**Exercise aim:**
Nothing but the lines from the one with "[430,280] to [693,107]" down to the one with "toy (white) [256,234]" should be returned, exactly and with both ends included, from the material below.

**Data extract:**
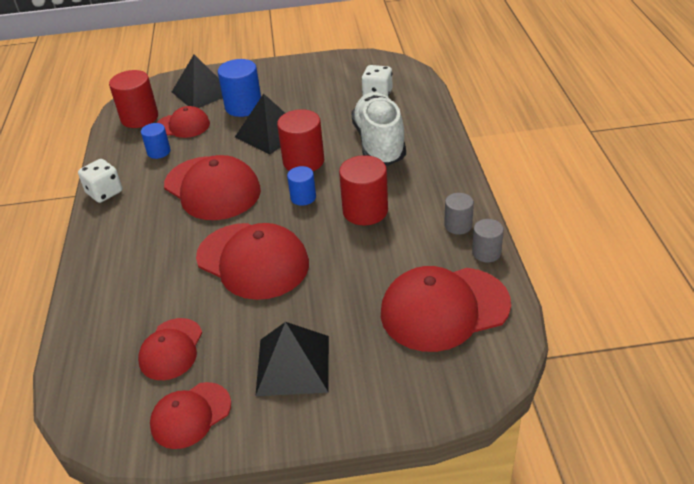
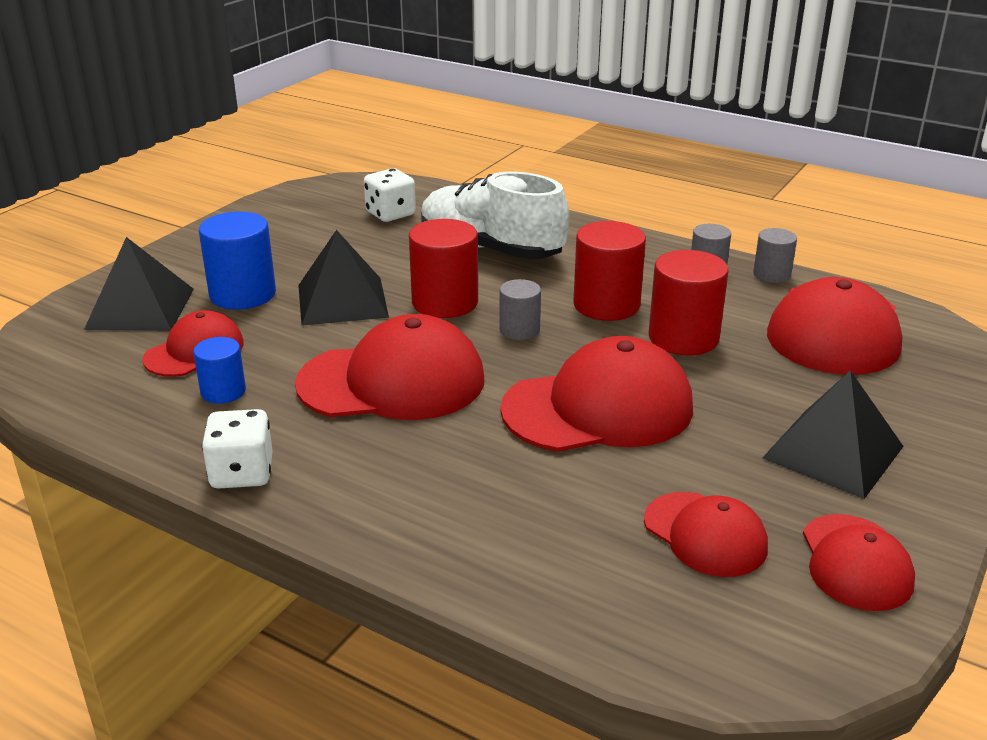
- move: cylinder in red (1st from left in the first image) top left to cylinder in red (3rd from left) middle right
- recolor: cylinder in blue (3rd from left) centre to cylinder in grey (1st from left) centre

* * *

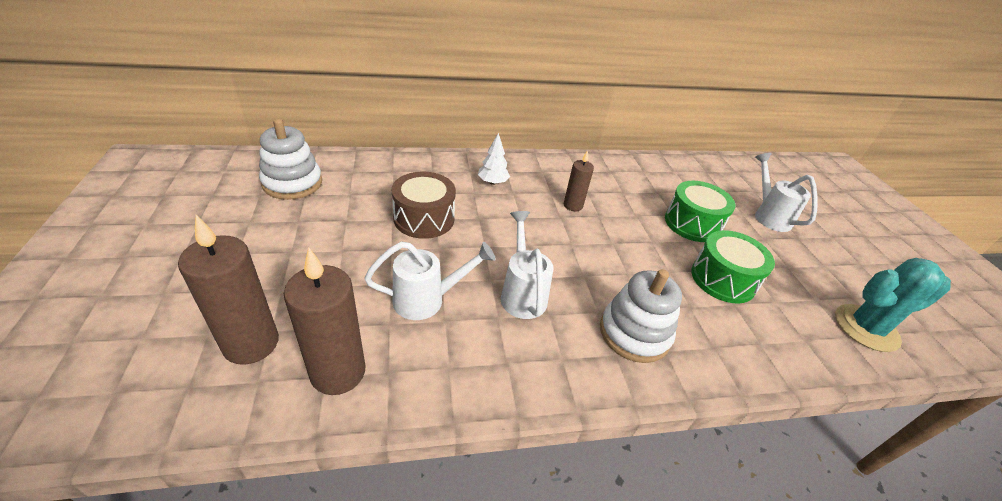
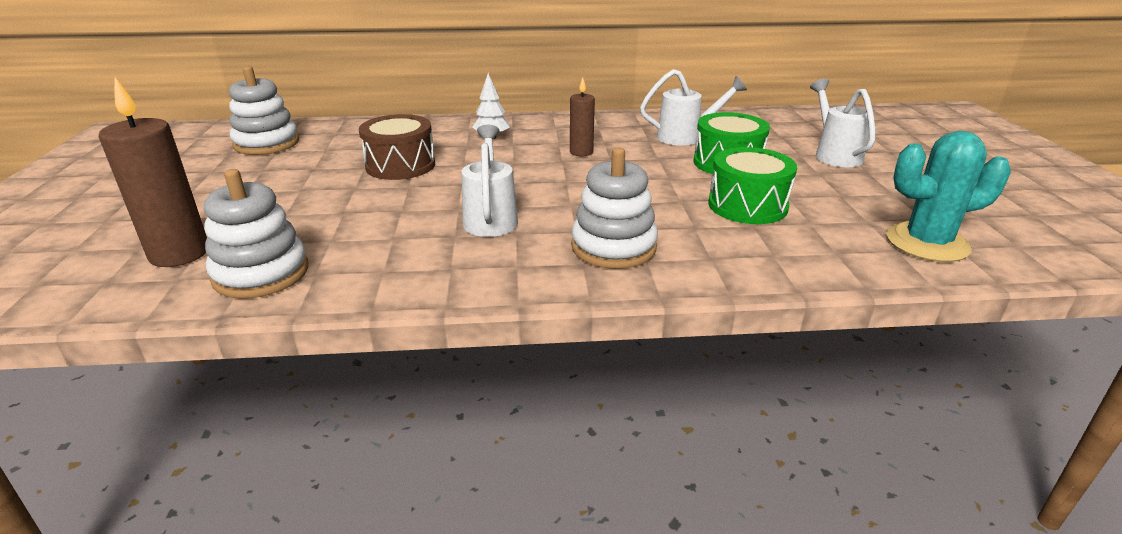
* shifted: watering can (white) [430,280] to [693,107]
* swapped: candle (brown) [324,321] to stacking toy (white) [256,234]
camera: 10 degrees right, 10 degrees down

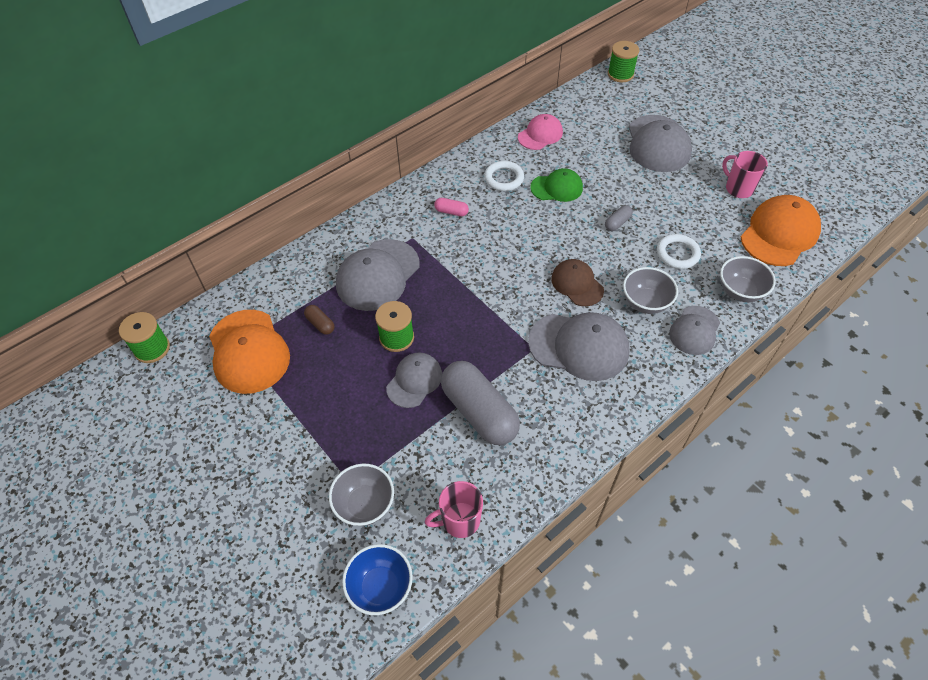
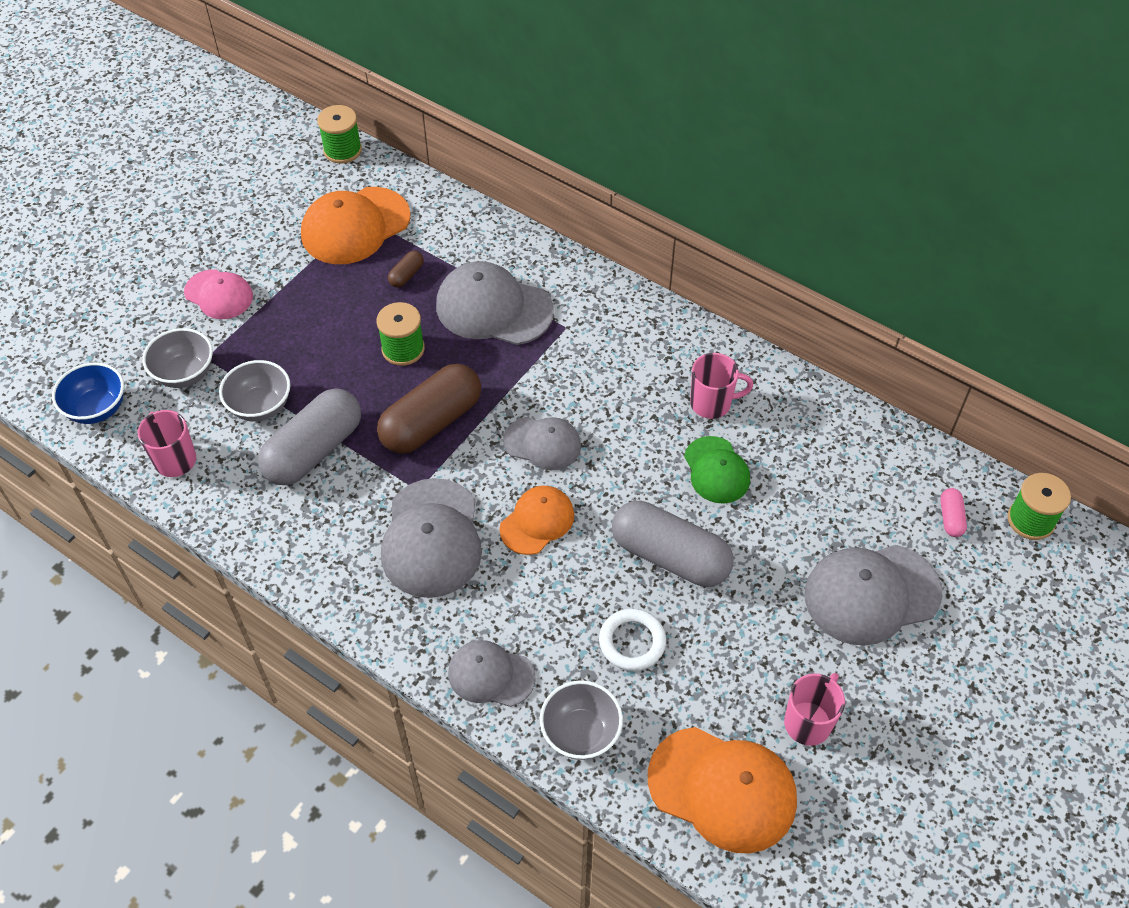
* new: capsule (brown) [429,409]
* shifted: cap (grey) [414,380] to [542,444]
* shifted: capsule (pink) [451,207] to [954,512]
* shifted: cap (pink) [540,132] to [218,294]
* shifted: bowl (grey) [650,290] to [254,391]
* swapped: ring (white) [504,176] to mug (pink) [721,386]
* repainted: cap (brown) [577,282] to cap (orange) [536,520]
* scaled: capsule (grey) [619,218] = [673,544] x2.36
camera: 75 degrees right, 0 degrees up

**Answer to the problem:**
* shifted: watering can (white) [430,280] to [693,107]
* swapped: candle (brown) [324,321] to stacking toy (white) [256,234]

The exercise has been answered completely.